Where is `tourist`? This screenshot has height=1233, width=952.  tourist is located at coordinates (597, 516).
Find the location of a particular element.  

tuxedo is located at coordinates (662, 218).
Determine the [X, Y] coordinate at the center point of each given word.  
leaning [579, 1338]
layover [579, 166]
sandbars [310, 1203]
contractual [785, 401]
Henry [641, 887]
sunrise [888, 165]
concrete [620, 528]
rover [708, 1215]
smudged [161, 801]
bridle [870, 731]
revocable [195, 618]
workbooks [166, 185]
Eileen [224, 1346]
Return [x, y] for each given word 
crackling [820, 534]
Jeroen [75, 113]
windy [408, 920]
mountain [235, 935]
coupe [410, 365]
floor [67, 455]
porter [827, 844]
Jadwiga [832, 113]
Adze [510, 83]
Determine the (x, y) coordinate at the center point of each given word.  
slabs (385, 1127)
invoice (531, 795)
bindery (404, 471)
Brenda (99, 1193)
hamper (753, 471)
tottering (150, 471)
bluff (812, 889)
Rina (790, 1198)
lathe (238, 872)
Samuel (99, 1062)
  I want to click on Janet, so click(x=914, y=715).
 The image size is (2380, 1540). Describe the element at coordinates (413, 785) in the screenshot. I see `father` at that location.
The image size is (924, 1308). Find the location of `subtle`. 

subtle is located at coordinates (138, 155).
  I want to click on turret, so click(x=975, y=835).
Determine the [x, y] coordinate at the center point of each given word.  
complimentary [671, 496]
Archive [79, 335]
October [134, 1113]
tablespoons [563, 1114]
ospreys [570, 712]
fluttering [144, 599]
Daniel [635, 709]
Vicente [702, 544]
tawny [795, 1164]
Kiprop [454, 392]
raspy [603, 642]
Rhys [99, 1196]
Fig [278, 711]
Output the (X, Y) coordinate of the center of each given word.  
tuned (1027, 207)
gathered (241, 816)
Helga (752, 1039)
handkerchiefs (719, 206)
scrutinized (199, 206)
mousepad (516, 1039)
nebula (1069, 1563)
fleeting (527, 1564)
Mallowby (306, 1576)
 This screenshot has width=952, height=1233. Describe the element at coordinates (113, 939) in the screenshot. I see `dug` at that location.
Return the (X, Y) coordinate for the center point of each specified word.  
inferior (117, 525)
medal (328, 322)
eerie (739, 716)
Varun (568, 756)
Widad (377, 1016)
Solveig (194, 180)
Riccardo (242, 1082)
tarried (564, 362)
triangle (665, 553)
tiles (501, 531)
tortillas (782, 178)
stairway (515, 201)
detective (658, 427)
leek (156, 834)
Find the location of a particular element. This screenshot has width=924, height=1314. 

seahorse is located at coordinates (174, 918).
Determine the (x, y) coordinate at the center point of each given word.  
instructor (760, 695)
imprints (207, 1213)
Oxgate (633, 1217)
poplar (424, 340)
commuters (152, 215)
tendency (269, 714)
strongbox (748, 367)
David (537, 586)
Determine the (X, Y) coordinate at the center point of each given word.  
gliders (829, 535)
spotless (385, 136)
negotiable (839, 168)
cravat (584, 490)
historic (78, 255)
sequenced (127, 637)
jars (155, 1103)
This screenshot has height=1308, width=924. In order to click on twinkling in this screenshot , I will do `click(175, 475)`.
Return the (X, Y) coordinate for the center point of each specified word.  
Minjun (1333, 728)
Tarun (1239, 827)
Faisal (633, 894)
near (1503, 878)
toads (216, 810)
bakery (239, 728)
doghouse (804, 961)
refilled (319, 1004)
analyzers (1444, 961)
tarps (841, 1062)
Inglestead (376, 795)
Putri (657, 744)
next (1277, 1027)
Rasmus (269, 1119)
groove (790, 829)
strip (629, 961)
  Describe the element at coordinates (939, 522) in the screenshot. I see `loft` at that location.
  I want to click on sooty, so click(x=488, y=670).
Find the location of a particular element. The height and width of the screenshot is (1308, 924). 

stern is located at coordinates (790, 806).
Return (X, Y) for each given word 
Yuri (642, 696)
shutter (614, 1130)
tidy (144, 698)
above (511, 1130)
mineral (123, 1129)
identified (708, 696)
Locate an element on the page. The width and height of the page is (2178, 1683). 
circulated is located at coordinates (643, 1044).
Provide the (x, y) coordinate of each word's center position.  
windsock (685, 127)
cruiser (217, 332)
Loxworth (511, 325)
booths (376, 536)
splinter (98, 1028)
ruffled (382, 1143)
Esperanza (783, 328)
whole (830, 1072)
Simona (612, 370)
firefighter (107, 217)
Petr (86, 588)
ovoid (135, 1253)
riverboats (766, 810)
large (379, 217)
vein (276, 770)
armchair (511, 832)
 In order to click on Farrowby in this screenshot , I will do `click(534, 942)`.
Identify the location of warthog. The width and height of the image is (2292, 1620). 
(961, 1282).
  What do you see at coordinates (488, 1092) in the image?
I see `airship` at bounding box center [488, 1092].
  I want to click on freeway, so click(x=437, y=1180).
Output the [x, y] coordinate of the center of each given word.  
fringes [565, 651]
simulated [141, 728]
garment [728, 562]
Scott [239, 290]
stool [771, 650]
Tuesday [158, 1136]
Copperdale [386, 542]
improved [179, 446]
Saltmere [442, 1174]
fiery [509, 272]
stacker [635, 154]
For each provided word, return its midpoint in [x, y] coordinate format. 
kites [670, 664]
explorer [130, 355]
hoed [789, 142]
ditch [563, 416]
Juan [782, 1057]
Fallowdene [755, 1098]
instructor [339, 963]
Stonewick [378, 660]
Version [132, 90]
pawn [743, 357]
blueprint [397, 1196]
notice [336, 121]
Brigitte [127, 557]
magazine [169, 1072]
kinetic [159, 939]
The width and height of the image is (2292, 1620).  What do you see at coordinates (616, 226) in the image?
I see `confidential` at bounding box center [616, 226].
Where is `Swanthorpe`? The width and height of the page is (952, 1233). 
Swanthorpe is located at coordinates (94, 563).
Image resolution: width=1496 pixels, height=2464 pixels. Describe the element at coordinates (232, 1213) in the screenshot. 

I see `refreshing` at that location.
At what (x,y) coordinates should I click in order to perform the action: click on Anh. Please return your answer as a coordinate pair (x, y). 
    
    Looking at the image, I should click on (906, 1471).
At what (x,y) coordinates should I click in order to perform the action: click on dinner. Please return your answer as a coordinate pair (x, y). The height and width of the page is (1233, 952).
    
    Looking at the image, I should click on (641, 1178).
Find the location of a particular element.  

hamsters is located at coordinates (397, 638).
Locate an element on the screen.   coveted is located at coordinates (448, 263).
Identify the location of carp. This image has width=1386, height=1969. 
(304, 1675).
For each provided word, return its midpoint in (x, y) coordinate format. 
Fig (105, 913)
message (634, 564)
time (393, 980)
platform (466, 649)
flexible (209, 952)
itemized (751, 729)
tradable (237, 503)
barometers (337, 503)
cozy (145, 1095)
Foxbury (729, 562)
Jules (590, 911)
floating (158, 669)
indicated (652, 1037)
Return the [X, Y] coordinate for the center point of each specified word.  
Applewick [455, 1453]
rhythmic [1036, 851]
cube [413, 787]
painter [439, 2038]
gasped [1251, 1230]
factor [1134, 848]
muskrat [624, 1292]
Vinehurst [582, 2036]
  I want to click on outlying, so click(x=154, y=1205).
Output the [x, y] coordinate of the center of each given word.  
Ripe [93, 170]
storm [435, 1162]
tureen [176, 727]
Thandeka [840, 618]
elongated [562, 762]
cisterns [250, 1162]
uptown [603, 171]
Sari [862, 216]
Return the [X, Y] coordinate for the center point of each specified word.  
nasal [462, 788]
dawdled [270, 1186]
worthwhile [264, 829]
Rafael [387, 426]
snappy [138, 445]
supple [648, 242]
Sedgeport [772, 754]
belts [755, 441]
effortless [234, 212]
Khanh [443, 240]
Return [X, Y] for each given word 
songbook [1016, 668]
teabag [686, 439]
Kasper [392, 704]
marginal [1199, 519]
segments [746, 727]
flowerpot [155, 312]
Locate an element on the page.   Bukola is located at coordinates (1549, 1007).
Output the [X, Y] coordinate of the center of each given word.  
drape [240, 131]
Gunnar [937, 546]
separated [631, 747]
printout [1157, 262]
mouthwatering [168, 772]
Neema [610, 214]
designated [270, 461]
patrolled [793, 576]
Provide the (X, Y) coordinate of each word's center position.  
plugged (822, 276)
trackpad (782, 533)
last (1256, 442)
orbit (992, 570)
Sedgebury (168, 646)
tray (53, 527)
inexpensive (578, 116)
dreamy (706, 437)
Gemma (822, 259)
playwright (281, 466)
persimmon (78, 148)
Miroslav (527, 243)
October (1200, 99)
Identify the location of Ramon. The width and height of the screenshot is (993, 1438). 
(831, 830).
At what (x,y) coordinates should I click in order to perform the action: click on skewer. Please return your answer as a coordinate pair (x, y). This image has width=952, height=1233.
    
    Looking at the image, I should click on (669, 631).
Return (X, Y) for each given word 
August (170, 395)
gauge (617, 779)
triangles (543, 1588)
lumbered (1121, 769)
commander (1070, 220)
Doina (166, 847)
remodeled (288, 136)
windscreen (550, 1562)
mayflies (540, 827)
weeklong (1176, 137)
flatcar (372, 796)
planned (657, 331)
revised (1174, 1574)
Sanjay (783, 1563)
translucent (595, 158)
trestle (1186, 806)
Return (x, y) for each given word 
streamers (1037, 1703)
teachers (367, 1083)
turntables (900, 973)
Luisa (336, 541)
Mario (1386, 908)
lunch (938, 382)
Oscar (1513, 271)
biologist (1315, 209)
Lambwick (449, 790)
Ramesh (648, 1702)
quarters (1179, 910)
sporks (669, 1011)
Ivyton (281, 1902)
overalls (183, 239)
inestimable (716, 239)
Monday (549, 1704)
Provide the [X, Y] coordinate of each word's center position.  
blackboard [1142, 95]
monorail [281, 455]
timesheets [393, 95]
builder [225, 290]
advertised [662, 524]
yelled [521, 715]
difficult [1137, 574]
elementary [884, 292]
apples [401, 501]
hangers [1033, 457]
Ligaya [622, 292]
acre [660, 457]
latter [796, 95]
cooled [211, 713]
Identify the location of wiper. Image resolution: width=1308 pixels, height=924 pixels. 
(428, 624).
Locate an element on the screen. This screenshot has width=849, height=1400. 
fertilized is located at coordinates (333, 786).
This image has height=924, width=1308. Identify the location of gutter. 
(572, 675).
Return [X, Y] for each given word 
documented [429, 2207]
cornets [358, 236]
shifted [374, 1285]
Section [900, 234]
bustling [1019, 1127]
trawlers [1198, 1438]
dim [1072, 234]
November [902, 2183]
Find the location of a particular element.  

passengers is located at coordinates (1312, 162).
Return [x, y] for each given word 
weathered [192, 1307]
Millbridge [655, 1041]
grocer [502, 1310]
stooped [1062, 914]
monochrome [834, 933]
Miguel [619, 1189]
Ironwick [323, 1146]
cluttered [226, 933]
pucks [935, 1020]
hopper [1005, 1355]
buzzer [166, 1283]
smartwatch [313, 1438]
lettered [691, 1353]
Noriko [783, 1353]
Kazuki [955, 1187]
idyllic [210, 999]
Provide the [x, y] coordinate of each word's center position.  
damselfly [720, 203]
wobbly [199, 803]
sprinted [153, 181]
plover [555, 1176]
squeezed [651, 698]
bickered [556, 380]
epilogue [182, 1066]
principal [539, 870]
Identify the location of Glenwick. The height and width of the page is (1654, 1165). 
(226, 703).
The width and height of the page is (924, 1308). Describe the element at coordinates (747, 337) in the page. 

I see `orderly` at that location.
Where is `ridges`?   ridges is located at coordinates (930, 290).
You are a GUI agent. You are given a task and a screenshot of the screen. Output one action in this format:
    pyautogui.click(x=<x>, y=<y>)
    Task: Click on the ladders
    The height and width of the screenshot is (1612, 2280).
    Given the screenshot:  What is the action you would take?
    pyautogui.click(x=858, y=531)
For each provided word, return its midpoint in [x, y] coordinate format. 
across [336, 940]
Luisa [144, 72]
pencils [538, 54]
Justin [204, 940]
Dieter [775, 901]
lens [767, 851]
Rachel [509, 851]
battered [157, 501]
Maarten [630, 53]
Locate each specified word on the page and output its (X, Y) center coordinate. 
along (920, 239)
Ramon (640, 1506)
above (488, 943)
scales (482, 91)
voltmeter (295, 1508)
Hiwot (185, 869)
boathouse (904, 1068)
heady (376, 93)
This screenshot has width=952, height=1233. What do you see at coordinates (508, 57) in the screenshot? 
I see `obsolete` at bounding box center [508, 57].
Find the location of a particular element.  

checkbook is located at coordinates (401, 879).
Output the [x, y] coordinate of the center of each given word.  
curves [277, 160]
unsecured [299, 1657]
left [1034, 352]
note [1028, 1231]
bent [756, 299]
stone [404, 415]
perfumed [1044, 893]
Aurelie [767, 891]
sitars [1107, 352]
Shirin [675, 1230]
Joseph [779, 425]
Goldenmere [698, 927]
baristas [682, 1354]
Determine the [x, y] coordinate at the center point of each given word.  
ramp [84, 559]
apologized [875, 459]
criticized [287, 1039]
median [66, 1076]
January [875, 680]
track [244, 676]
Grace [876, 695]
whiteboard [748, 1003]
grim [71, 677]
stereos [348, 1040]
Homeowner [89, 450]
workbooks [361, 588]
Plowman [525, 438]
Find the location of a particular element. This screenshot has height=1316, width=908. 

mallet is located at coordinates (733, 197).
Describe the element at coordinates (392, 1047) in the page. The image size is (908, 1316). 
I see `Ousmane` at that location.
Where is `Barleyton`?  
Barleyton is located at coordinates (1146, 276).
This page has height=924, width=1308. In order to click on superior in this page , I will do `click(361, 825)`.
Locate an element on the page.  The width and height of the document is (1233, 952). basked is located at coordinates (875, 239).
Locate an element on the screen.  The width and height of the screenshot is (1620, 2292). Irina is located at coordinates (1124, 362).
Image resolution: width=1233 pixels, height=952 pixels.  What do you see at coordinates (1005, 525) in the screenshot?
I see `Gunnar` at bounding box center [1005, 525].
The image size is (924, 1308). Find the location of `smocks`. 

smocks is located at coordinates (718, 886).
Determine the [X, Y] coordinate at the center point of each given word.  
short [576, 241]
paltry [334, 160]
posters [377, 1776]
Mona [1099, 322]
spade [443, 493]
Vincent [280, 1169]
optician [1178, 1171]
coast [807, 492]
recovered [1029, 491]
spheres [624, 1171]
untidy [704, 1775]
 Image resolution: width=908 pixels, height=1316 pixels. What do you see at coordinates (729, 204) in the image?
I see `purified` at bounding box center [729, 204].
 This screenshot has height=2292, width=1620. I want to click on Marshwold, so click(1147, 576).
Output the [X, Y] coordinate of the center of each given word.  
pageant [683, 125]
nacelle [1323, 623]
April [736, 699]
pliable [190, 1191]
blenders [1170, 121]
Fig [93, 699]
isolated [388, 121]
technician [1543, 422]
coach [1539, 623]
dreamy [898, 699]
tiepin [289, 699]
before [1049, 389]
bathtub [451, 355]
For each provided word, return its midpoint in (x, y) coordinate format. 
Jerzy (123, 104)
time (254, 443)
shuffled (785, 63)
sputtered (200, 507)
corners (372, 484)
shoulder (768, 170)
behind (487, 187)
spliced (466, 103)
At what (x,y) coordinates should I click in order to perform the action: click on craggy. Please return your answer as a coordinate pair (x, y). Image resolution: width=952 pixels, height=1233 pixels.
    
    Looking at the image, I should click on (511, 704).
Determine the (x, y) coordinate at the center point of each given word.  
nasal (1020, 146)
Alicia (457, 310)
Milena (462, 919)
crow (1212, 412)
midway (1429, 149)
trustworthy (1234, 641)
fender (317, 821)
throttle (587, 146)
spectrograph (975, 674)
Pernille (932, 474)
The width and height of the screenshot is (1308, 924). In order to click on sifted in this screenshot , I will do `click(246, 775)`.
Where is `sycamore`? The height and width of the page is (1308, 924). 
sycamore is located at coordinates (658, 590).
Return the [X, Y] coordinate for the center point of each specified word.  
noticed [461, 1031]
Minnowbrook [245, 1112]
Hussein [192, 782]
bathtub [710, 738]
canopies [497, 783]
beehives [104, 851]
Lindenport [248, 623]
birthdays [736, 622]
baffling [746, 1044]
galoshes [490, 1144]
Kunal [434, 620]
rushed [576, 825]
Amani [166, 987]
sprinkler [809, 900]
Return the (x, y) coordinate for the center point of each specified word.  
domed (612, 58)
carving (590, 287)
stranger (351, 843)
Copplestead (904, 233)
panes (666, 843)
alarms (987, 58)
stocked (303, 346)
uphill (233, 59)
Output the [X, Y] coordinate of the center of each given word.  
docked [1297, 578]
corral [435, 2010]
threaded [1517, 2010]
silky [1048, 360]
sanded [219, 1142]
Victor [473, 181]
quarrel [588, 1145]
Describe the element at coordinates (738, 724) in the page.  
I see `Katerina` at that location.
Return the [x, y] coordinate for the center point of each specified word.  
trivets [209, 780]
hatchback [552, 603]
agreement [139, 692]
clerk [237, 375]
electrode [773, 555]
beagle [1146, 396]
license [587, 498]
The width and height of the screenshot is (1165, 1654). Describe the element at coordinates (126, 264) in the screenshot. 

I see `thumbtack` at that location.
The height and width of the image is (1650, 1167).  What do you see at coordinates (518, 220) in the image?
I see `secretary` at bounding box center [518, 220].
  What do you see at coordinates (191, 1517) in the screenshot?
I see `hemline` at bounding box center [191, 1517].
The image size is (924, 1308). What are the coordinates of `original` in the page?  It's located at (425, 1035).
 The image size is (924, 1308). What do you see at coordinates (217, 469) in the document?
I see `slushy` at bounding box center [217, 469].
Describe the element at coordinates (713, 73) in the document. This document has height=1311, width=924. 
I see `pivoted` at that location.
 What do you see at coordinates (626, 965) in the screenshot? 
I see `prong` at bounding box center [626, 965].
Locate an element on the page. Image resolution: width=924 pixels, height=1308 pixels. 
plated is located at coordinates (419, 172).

________

Copy the data lines again, starting at the line containing "April [736, 699]" and ending after the line containing "bathtub [451, 355]", and rename "tiepin" to "cufflink" while keeping everything else the same.

April [736, 699]
pliable [190, 1191]
blenders [1170, 121]
Fig [93, 699]
isolated [388, 121]
technician [1543, 422]
coach [1539, 623]
dreamy [898, 699]
cufflink [289, 699]
before [1049, 389]
bathtub [451, 355]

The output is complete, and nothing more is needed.